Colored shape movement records
*** Begin section ***
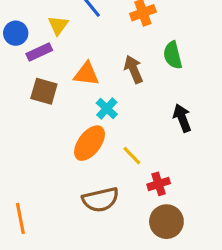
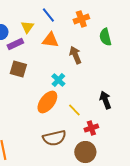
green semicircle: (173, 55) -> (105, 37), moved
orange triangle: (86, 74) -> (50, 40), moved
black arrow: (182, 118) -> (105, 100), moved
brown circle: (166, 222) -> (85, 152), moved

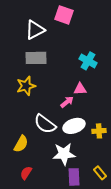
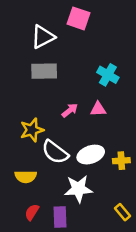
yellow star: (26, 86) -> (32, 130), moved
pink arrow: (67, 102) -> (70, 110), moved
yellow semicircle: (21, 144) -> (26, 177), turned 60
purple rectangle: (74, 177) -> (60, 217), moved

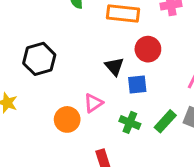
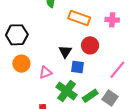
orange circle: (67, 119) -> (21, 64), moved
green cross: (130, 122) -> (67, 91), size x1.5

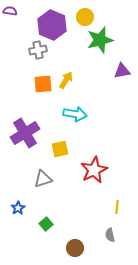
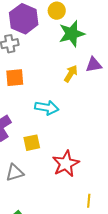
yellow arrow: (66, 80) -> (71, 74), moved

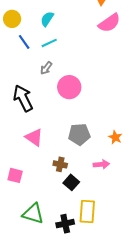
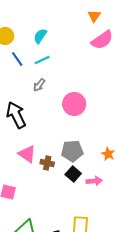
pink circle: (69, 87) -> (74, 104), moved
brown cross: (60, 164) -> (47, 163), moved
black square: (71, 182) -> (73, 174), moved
*** End section ***
*** Begin section ***
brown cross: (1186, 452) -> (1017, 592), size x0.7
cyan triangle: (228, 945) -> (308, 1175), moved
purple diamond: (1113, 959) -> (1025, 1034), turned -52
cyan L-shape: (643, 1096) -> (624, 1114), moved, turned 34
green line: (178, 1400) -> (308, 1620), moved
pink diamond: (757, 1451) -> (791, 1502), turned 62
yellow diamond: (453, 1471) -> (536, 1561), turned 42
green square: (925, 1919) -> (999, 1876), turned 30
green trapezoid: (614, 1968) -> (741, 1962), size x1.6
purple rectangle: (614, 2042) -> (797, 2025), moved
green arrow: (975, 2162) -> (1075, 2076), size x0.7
*** End section ***
*** Begin section ***
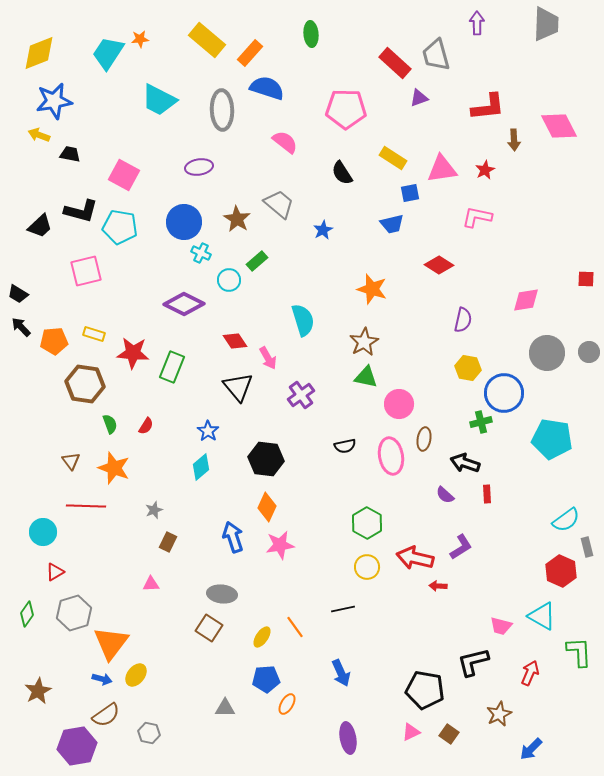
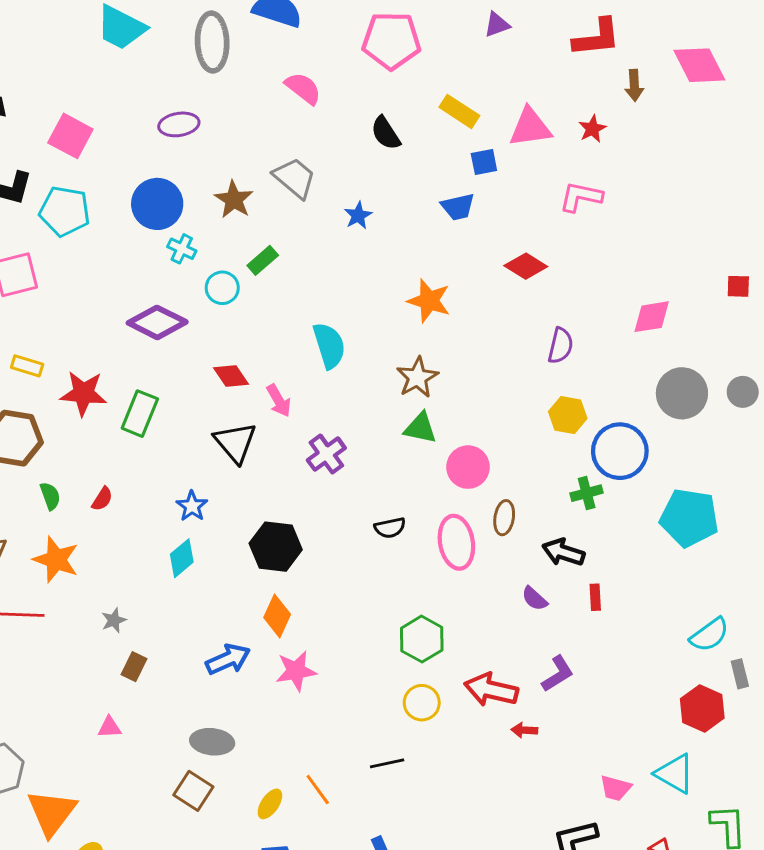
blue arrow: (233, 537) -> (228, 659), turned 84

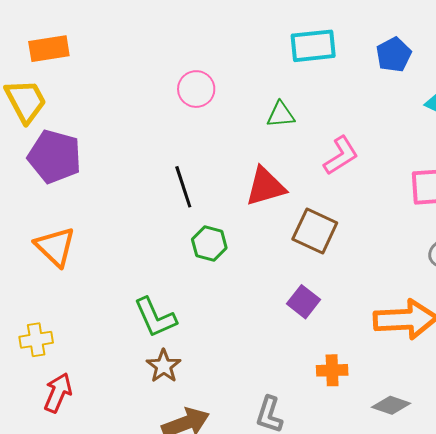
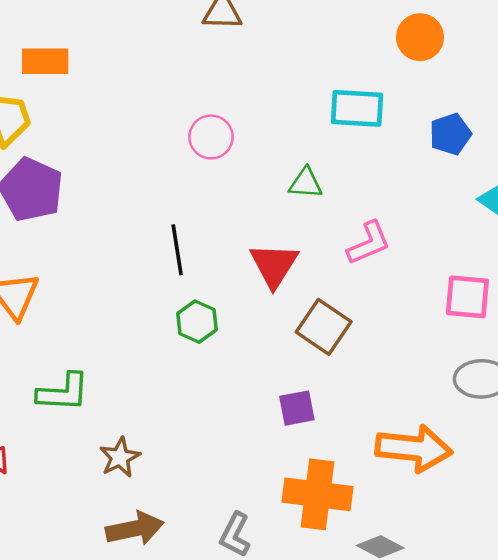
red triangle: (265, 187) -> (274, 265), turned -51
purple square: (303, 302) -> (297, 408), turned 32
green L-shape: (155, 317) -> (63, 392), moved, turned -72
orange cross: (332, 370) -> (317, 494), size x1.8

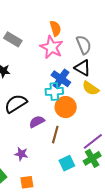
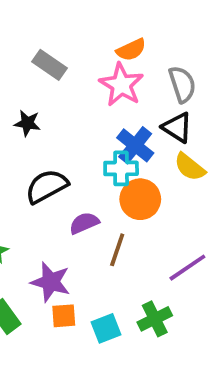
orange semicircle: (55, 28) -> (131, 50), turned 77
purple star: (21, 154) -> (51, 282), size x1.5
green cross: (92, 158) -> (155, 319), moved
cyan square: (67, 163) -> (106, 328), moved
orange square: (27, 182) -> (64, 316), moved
*** End section ***
• Problem requirements:
Using the entries above, repeat exactly the lines from the one with "orange circle: (67, 119) -> (21, 64), moved" to the one with "black square: (71, 182) -> (73, 174), moved", both included, and leave the pictures behind.

• Exercise result:
orange circle: (67, 119) -> (21, 64), moved
green cross: (130, 122) -> (67, 91), size x1.5

yellow arrow: (66, 80) -> (71, 74), moved

pink circle: (69, 87) -> (74, 104), moved
brown cross: (60, 164) -> (47, 163), moved
black square: (71, 182) -> (73, 174), moved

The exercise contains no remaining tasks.